RECORDS FOR THE TASK Block Start

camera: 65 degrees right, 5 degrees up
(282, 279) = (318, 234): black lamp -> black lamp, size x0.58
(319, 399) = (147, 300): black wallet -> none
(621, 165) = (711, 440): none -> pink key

RECORDS FOR THE TASK Block End
RECORDS FOR THE TASK Block Start

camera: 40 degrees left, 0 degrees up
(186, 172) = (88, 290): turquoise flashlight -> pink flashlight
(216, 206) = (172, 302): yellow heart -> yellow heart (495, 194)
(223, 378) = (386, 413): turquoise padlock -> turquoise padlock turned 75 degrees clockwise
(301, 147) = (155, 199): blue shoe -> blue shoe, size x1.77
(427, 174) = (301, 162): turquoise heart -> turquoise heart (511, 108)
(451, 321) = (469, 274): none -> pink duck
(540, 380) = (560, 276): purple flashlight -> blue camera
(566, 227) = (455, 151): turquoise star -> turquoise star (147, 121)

RECORDS FOR THE TASK Block End

* HOW TO COMPLETE THIS TASK *
When a line in the listing includes the word "camera", report that line in full.

* RESPONSE *
camera: 65 degrees right, 5 degrees up
camera: 40 degrees left, 0 degrees up
(540, 380) = (560, 276): purple flashlight -> blue camera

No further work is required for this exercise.